- [About this exercise] What is needed is an exact transcription of every entry below, with the pictures left out.

- [Data]
****

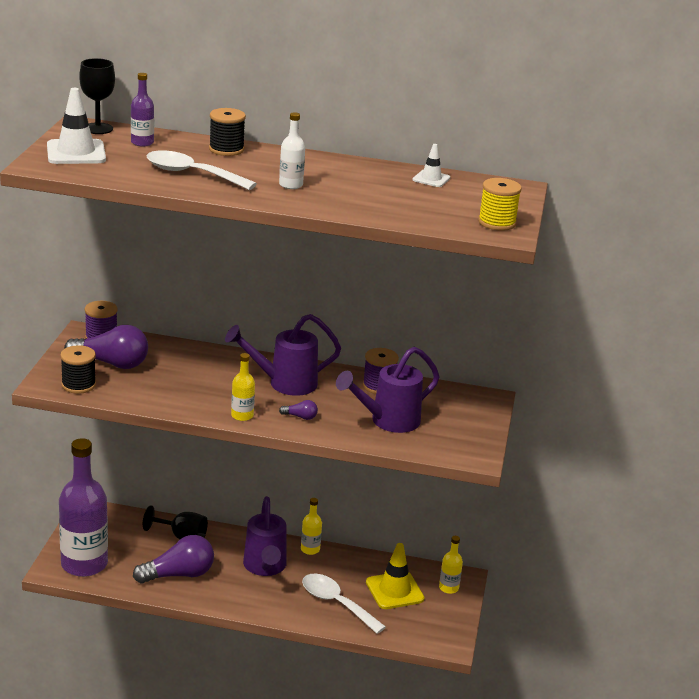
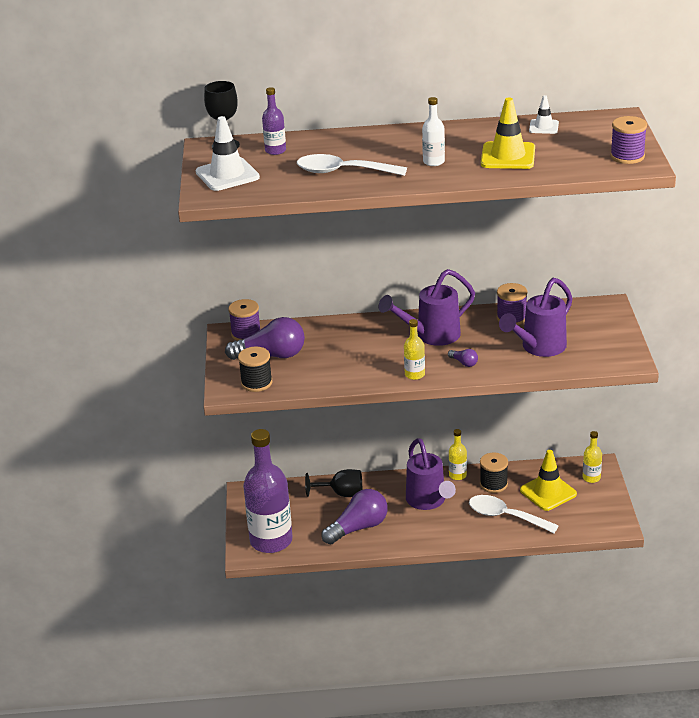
camera: 10 degrees left, 5 degrees up
(226, 149) = (352, 140): black spool -> black spool (493, 484)
(300, 417) = (464, 363): purple light bulb -> purple light bulb turned 45 degrees clockwise
(371, 196) = (508, 156): none -> yellow traffic cone
(497, 223) = (627, 156): yellow spool -> purple spool

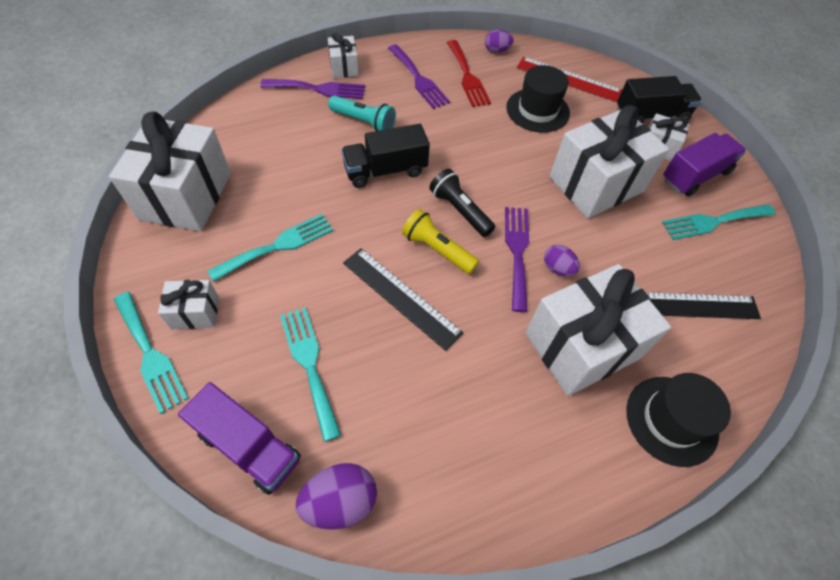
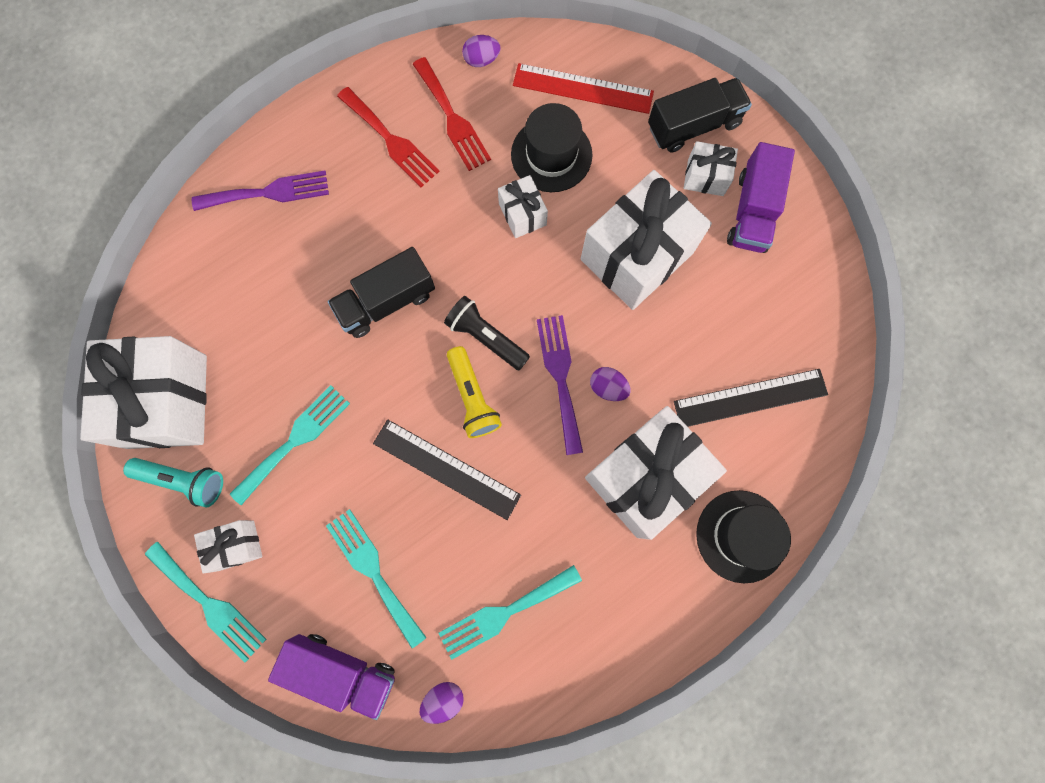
camera: 10 degrees left, 20 degrees up
(340, 501) = (443, 698): purple egg -> purple egg, size x0.63
(344, 67) = (289, 145): white gift -> white gift (522, 214)
(364, 122) = (341, 233): turquoise flashlight -> turquoise flashlight (183, 480)
(418, 79) = (391, 140): purple fork -> red fork
(437, 249) = (472, 398): yellow flashlight -> yellow flashlight turned 135 degrees counterclockwise
(695, 176) = (752, 212): purple truck -> purple truck turned 150 degrees clockwise
(713, 222) = (775, 276): turquoise fork -> turquoise fork (504, 612)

****

- [Task solution]
camera: 10 degrees left, 5 degrees up
(226, 149) = (352, 140): black spool -> black spool (493, 484)
(300, 417) = (464, 363): purple light bulb -> purple light bulb turned 45 degrees clockwise
(371, 196) = (508, 156): none -> yellow traffic cone
(497, 223) = (627, 156): yellow spool -> purple spool

camera: 10 degrees left, 20 degrees up
(340, 501) = (443, 698): purple egg -> purple egg, size x0.63
(344, 67) = (289, 145): white gift -> white gift (522, 214)
(364, 122) = (341, 233): turquoise flashlight -> turquoise flashlight (183, 480)
(418, 79) = (391, 140): purple fork -> red fork
(437, 249) = (472, 398): yellow flashlight -> yellow flashlight turned 135 degrees counterclockwise
(695, 176) = (752, 212): purple truck -> purple truck turned 150 degrees clockwise
(713, 222) = (775, 276): turquoise fork -> turquoise fork (504, 612)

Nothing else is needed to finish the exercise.